## Set task
Reproduce every line of the rows below word for word, leaving out the pictures.

## Input material
-- Begin --

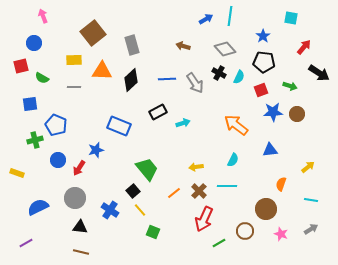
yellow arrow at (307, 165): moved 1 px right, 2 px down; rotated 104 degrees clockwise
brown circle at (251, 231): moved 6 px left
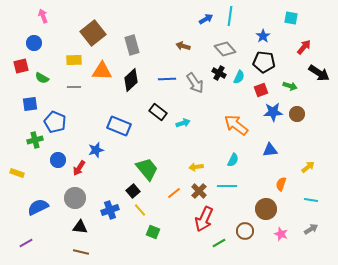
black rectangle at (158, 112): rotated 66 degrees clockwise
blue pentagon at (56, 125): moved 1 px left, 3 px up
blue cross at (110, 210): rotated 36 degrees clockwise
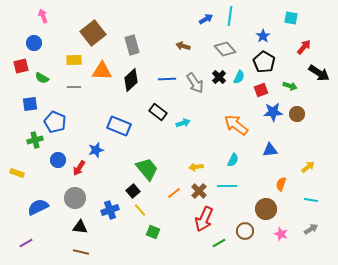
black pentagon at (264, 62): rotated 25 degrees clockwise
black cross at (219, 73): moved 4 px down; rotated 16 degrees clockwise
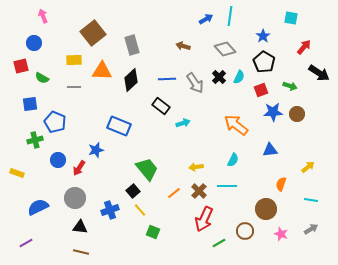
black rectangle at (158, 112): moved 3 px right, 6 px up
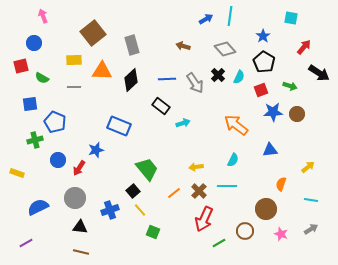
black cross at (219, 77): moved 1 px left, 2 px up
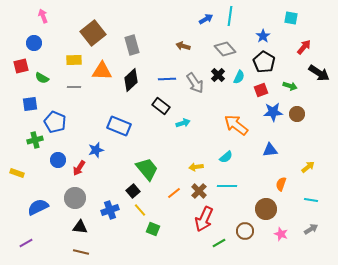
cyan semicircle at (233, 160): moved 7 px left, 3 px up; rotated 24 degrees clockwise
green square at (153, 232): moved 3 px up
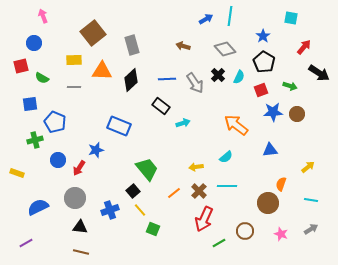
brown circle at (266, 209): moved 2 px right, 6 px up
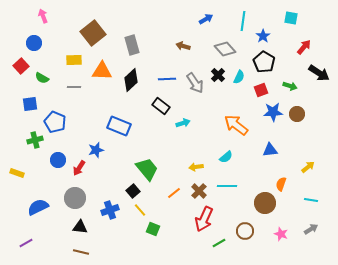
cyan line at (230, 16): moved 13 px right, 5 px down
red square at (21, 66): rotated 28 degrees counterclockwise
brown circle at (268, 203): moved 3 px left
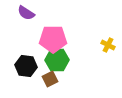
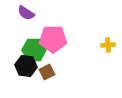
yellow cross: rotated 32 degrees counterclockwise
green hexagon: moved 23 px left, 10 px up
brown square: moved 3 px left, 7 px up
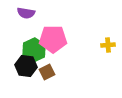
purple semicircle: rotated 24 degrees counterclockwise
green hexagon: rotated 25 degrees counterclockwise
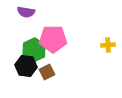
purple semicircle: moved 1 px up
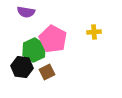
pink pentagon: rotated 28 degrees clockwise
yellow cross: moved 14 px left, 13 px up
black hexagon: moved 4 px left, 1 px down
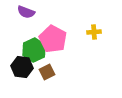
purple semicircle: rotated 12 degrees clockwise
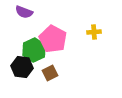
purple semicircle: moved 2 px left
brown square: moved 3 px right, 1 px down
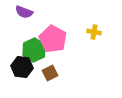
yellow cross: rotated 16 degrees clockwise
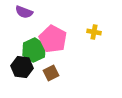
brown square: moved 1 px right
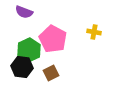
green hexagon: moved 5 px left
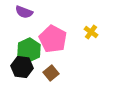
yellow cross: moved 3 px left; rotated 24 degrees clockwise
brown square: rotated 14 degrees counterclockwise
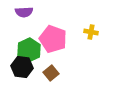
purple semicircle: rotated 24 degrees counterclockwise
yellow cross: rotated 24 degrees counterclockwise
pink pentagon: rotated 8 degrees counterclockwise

-- End --

## Reply to the exercise
yellow arrow at (307, 165): moved 1 px right, 2 px down; rotated 104 degrees clockwise
brown circle at (251, 231): moved 6 px left
black rectangle at (158, 112): rotated 66 degrees clockwise
blue pentagon at (56, 125): moved 1 px left, 3 px up
blue cross at (110, 210): rotated 36 degrees clockwise
black pentagon at (264, 62): rotated 25 degrees clockwise
black cross at (219, 73): moved 4 px down; rotated 16 degrees clockwise
black rectangle at (158, 112): moved 3 px right, 6 px up
black cross at (219, 77): moved 1 px left, 2 px up
cyan semicircle at (233, 160): moved 7 px left, 3 px up; rotated 24 degrees clockwise
green square at (153, 232): moved 3 px up
brown circle at (266, 209): moved 2 px right, 6 px up
cyan line at (230, 16): moved 13 px right, 5 px down
red square at (21, 66): rotated 28 degrees counterclockwise
brown circle at (268, 203): moved 3 px left
yellow cross: rotated 32 degrees counterclockwise
green hexagon: moved 23 px left, 10 px up
brown square: moved 3 px left, 7 px up
purple semicircle: rotated 24 degrees counterclockwise
green hexagon: rotated 25 degrees counterclockwise
purple semicircle: moved 1 px up
pink pentagon: rotated 28 degrees clockwise
yellow cross: moved 14 px left, 13 px up
black hexagon: moved 4 px left, 1 px down
purple semicircle: rotated 12 degrees clockwise
purple semicircle: moved 2 px left
brown square: moved 3 px right, 1 px down
yellow cross: rotated 16 degrees clockwise
brown square: moved 1 px right
green hexagon: moved 5 px left
yellow cross: moved 3 px left; rotated 24 degrees clockwise
brown square: rotated 14 degrees counterclockwise
purple semicircle: rotated 24 degrees counterclockwise
yellow cross: rotated 24 degrees counterclockwise
pink pentagon: rotated 8 degrees counterclockwise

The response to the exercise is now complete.